■ **The problem**
Search the data for the string "marker" and gather each line it is in.

(Extracted records)

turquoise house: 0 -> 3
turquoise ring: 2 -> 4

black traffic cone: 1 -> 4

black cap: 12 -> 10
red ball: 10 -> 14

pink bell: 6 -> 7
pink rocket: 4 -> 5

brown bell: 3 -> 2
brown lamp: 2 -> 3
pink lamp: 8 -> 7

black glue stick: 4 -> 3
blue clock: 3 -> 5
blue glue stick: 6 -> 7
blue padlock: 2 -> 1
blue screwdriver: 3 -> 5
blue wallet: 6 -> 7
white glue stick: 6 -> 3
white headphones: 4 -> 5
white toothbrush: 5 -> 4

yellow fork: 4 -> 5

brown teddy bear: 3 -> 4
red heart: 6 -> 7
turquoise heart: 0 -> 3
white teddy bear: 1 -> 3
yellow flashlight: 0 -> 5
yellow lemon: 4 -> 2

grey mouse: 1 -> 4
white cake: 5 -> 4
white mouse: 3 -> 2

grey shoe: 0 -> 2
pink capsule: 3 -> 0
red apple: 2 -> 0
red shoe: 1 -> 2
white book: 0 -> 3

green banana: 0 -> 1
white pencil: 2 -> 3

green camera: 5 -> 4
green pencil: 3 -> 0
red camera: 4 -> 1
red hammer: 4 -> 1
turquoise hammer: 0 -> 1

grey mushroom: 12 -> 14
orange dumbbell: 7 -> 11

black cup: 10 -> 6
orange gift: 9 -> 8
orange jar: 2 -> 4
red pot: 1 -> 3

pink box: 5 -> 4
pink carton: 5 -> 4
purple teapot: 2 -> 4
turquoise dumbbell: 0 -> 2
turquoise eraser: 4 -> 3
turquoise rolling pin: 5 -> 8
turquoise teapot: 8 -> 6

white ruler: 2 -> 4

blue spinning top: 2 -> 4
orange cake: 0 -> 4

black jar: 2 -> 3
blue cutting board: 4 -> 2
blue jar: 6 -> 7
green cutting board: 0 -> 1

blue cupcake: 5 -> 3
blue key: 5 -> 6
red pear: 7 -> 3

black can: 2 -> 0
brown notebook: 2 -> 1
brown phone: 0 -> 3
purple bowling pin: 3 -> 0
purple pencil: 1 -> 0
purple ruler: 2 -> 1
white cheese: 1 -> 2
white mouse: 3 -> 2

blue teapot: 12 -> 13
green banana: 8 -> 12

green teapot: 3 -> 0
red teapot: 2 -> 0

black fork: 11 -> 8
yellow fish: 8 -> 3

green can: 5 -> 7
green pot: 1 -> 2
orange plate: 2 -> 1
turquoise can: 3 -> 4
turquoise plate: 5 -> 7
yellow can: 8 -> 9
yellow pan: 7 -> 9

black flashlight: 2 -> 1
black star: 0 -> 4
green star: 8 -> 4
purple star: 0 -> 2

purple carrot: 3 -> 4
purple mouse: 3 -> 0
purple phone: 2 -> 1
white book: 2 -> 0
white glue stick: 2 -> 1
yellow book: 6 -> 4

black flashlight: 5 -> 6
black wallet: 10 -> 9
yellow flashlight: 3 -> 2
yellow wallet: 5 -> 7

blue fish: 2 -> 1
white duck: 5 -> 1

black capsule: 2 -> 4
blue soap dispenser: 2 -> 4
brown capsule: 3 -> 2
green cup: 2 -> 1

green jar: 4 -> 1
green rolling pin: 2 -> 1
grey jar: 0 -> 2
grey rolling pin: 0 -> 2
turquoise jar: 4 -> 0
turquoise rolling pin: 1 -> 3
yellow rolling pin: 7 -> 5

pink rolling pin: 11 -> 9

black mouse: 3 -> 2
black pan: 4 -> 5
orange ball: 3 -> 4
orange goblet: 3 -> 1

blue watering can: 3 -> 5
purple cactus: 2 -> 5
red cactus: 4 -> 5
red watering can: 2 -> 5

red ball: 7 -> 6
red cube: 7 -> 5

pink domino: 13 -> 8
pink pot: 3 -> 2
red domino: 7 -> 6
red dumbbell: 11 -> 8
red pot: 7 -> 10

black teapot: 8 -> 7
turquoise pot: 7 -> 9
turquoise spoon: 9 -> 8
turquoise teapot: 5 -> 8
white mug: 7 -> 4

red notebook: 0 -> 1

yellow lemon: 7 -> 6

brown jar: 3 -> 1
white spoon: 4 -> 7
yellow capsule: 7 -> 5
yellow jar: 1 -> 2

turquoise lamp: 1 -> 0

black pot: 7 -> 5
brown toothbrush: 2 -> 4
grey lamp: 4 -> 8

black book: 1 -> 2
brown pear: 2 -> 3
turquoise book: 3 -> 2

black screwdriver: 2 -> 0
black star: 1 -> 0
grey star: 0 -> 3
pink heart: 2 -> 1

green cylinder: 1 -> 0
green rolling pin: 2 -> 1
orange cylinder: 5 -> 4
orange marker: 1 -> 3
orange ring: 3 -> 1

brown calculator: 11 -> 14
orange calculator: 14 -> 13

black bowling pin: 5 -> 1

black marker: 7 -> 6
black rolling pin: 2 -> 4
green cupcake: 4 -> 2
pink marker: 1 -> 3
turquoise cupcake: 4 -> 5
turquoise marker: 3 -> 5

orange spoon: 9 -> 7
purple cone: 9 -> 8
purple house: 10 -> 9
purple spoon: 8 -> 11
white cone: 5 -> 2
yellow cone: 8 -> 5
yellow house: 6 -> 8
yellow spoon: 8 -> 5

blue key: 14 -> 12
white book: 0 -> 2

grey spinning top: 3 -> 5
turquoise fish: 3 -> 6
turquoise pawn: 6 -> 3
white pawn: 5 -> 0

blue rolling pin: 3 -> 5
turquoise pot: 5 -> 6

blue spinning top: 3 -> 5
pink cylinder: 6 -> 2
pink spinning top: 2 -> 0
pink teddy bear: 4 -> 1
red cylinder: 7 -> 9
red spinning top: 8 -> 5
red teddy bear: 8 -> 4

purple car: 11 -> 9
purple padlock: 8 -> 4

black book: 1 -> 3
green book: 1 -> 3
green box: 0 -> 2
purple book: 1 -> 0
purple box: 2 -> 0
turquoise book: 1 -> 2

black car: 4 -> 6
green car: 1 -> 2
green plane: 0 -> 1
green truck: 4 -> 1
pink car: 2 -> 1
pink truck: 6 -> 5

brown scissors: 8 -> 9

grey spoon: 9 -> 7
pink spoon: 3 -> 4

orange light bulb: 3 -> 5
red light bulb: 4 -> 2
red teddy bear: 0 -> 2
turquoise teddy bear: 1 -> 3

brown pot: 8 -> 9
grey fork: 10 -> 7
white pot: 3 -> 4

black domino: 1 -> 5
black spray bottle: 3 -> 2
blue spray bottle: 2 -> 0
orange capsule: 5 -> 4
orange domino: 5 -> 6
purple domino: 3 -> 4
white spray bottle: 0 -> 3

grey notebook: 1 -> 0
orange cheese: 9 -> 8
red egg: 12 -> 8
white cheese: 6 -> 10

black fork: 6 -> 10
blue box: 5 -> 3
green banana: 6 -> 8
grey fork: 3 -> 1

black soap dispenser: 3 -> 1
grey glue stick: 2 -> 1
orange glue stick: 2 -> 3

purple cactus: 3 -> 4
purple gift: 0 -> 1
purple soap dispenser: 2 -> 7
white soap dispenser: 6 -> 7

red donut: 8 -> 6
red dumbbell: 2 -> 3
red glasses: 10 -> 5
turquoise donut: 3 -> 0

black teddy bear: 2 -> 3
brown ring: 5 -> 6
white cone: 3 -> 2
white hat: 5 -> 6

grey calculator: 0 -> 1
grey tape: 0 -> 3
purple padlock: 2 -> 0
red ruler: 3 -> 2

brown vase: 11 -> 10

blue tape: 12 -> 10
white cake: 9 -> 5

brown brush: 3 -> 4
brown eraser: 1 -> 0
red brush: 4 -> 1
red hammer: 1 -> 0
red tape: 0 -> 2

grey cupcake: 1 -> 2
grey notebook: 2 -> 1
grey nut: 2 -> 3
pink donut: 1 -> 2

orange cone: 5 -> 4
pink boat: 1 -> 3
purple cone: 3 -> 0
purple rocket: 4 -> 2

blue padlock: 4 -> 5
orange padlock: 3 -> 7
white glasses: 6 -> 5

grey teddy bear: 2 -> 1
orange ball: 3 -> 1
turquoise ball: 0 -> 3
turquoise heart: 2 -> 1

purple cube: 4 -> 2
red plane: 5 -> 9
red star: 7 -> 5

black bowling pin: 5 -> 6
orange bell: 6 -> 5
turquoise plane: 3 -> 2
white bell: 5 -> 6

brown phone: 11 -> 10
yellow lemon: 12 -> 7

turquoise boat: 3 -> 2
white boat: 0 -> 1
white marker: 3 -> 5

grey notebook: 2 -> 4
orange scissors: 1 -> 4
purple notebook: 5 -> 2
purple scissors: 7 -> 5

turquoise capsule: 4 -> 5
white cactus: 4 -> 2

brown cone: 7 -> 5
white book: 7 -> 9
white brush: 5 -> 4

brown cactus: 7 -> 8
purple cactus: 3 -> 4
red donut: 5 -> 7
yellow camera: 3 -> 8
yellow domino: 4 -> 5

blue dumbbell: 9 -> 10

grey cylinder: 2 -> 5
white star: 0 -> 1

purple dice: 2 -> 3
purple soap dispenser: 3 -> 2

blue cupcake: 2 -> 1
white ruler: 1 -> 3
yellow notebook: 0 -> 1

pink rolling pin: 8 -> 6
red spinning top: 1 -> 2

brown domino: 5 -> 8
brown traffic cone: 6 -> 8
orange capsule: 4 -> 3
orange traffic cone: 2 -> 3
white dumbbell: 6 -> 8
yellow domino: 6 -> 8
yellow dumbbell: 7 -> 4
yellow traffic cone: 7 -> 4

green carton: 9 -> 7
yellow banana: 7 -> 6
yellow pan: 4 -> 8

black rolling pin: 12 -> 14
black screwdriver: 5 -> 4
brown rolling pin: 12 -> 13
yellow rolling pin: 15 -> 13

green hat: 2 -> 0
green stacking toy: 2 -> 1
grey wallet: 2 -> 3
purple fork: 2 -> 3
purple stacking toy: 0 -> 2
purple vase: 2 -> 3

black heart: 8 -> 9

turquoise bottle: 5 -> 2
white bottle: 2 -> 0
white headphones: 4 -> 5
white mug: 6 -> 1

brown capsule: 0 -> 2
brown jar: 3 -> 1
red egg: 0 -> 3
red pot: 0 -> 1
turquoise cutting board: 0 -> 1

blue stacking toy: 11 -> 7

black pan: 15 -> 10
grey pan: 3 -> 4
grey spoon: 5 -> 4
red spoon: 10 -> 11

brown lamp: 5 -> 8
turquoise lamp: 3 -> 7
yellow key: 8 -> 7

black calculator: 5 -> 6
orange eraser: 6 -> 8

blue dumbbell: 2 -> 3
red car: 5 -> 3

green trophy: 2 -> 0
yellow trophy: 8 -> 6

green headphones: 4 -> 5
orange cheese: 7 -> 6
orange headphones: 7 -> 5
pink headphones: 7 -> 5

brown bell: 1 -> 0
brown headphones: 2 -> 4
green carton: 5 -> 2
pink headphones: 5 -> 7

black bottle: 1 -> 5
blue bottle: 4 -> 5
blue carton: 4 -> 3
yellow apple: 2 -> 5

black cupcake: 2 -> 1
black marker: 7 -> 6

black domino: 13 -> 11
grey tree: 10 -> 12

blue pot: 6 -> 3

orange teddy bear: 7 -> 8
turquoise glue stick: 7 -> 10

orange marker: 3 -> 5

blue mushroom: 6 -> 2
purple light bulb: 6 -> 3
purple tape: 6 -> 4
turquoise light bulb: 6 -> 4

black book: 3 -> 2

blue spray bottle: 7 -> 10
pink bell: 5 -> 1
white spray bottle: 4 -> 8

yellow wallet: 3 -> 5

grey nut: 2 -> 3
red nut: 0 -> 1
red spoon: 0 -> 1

■ **Response to this task**
orange marker: 1 -> 3
black marker: 7 -> 6
pink marker: 1 -> 3
turquoise marker: 3 -> 5
white marker: 3 -> 5
black marker: 7 -> 6
orange marker: 3 -> 5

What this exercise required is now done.